◆ **TASK TO CARRY OUT**: All that should come back is the lines of the data below from the one containing "S1: button (N_7, N_10) -> button (+12V, N_7)" to the one containing "C7: none -> 470uF (plus N_12, minus N_16)", inclusive, exactly as they stand.
GIVEN RECORDS: Begin
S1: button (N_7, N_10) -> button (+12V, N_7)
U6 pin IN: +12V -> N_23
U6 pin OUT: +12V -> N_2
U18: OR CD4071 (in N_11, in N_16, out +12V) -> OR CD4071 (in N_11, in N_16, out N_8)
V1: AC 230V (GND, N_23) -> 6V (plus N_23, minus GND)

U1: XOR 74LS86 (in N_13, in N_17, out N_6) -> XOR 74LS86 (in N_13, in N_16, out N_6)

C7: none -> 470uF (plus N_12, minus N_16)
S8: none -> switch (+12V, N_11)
GIVEN RECORDS: End
GIVEN RECORDS: Begin
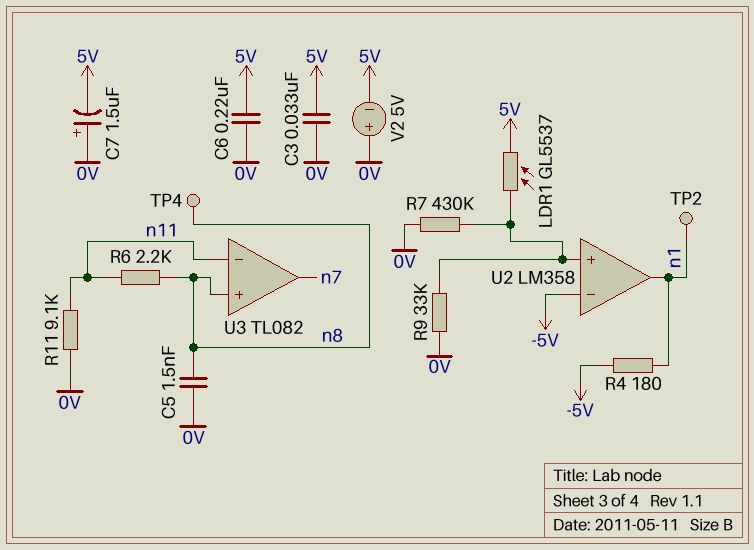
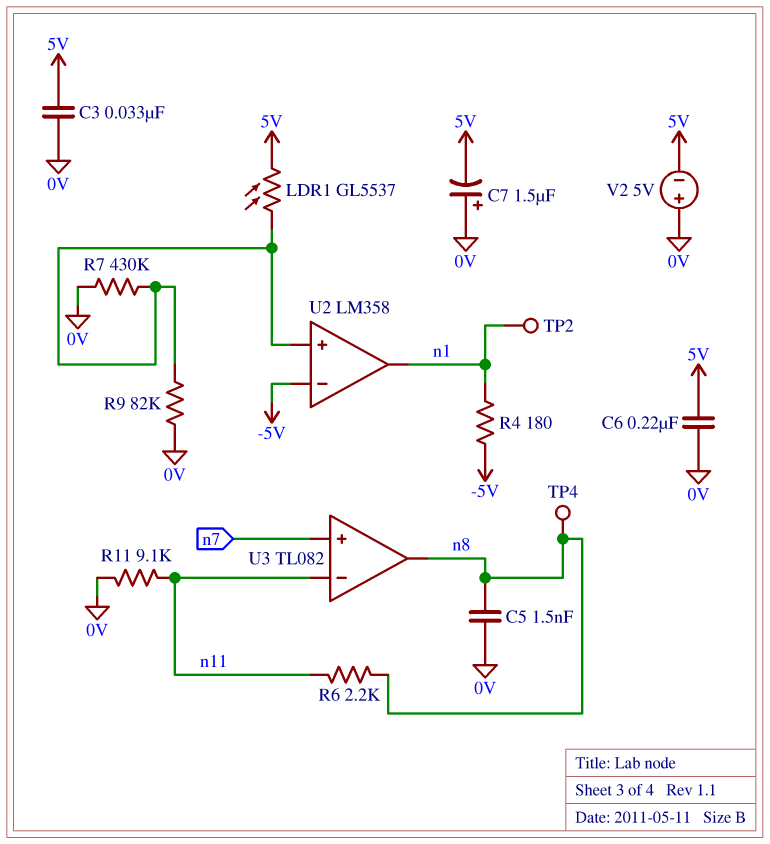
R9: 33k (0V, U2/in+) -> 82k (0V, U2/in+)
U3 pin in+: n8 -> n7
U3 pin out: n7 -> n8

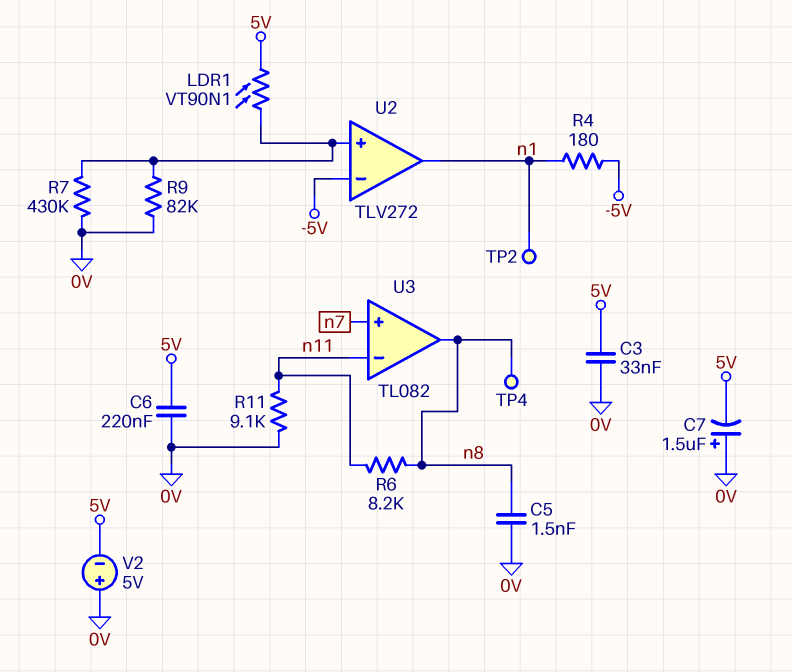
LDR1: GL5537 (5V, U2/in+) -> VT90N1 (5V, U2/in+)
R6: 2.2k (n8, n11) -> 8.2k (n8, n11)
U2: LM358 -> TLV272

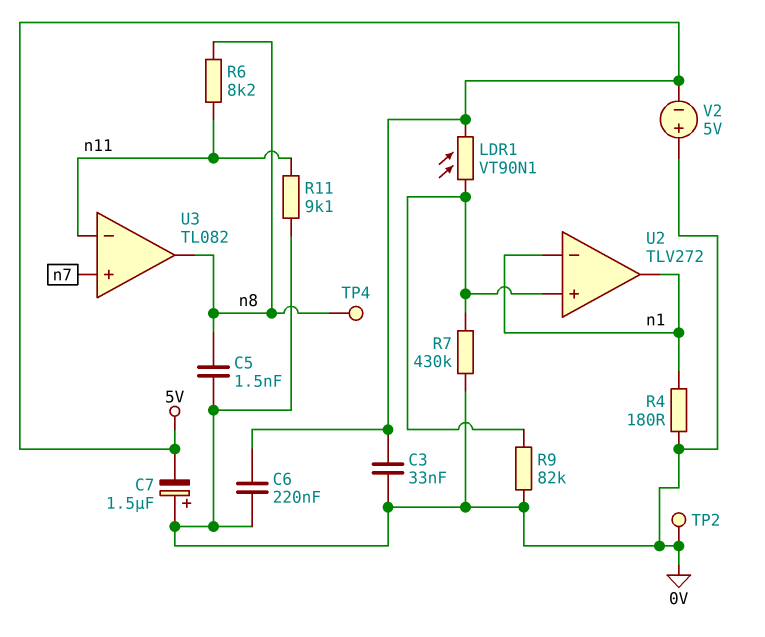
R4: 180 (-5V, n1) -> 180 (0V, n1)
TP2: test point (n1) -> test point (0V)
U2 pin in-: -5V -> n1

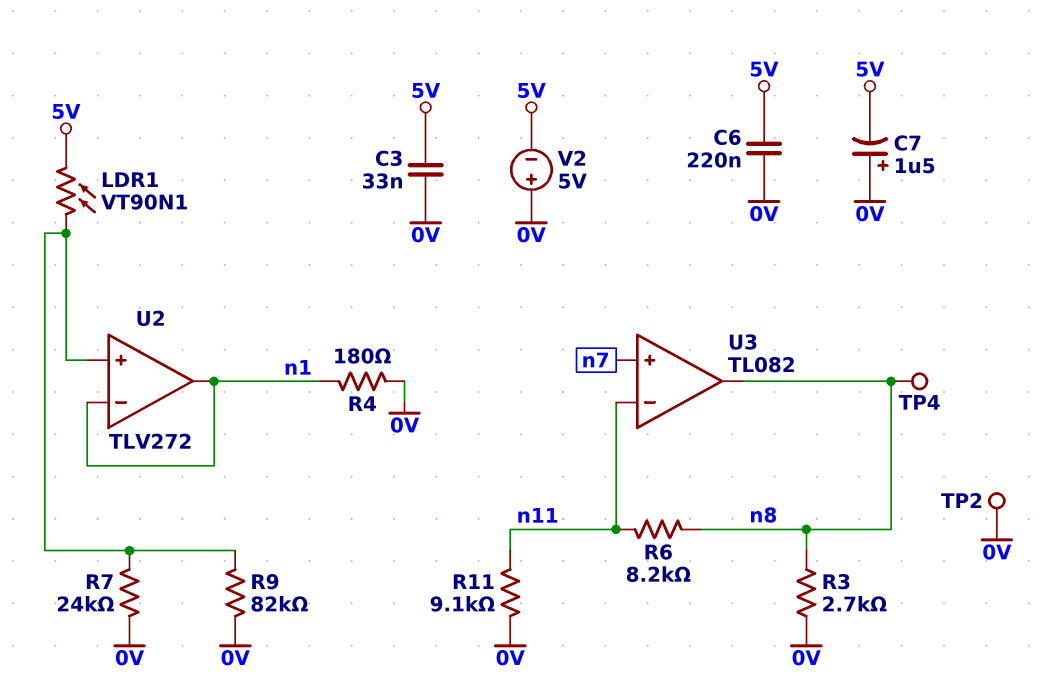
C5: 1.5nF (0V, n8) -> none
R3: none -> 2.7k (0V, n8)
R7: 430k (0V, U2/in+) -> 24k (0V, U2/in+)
GIVEN RECORDS: End
GIVEN RECORDS: Begin
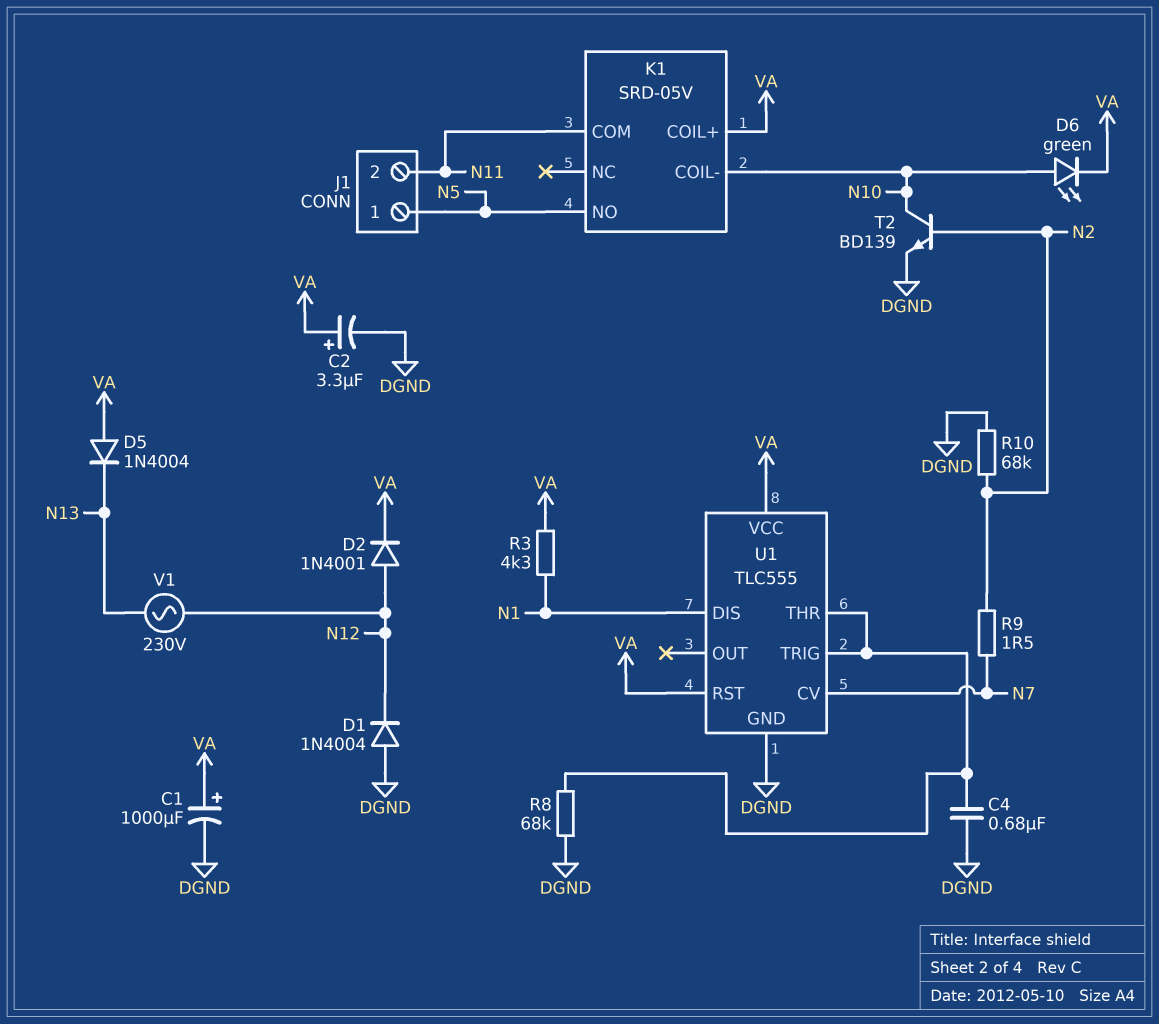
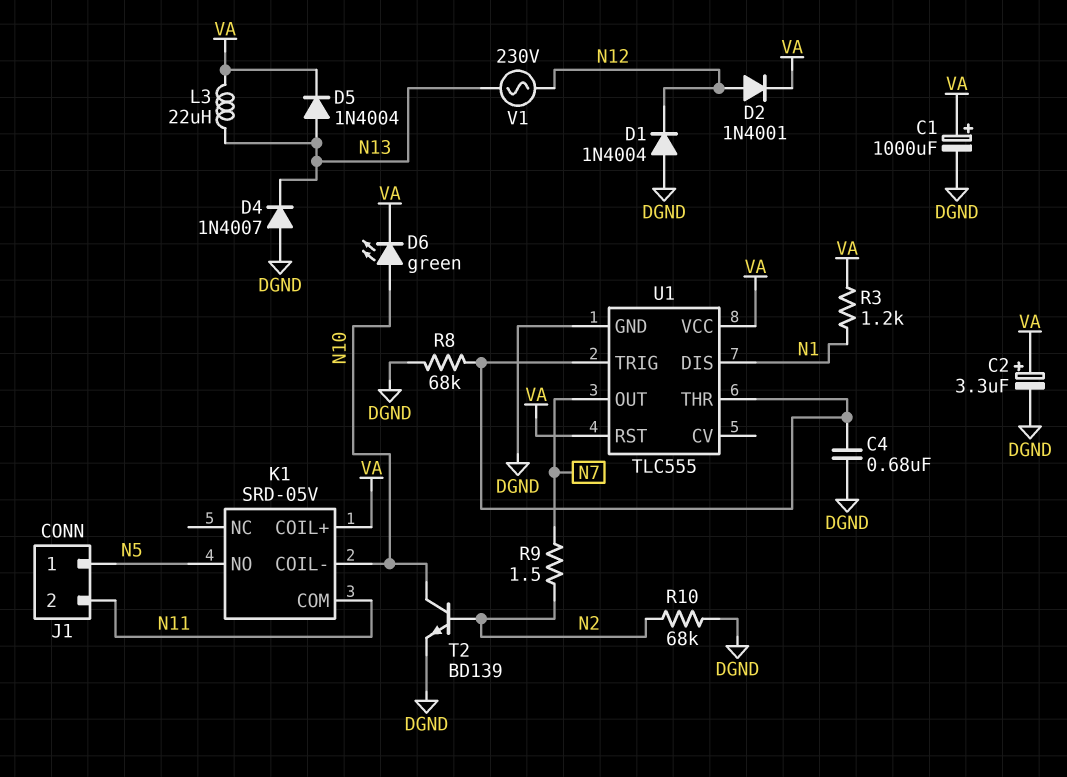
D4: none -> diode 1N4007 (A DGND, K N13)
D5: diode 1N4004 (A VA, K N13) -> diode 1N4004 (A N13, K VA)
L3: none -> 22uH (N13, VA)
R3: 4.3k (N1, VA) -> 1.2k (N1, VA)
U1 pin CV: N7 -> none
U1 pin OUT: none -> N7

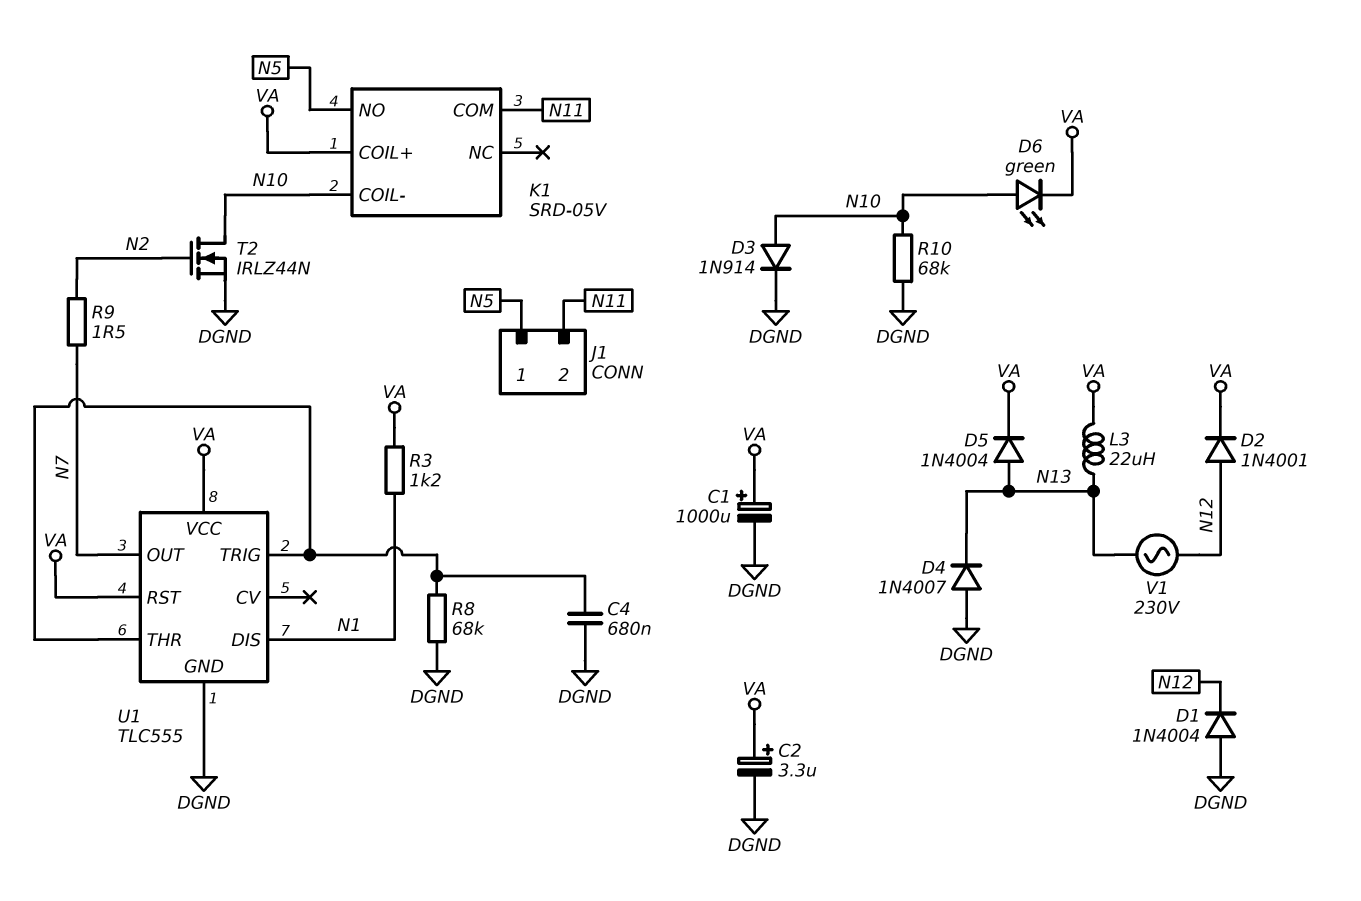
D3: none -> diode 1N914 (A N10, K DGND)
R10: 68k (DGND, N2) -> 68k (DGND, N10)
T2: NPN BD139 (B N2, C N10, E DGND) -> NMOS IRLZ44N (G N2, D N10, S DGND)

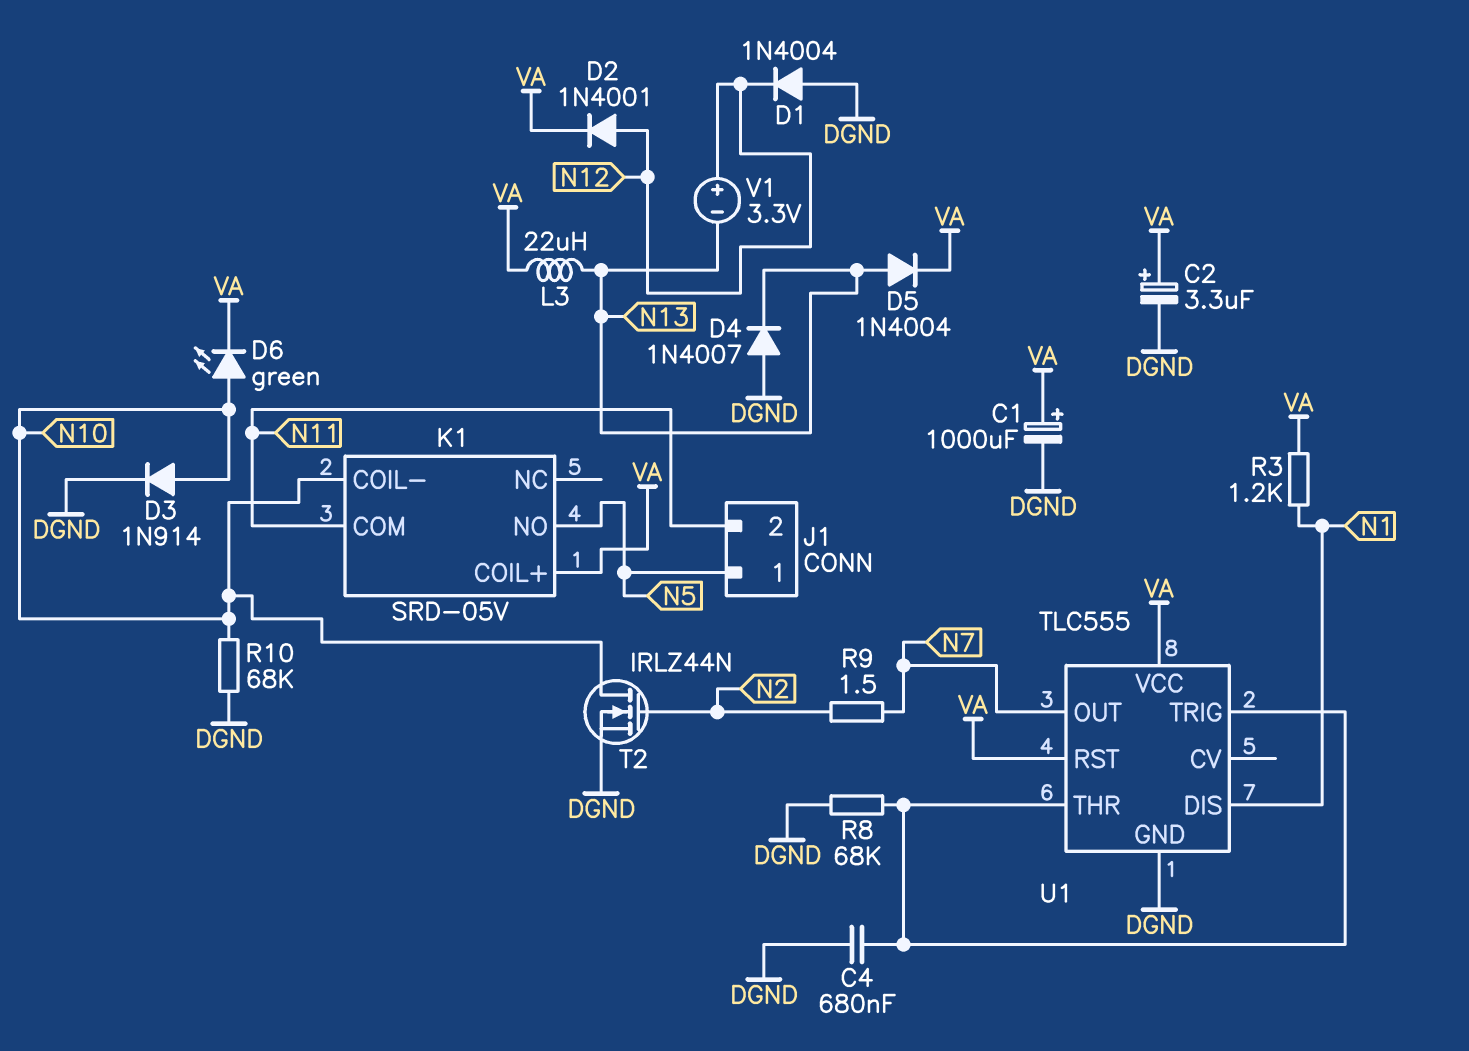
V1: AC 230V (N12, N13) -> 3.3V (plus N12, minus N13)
GIVEN RECORDS: End
◆ **WRITTEN REPLY**:
S1: button (N_7, N_10) -> button (+12V, N_7)
U6 pin IN: +12V -> N_23
U6 pin OUT: +12V -> N_2
U18: OR CD4071 (in N_11, in N_16, out +12V) -> OR CD4071 (in N_11, in N_16, out N_8)
V1: AC 230V (GND, N_23) -> 6V (plus N_23, minus GND)

U1: XOR 74LS86 (in N_13, in N_17, out N_6) -> XOR 74LS86 (in N_13, in N_16, out N_6)

C7: none -> 470uF (plus N_12, minus N_16)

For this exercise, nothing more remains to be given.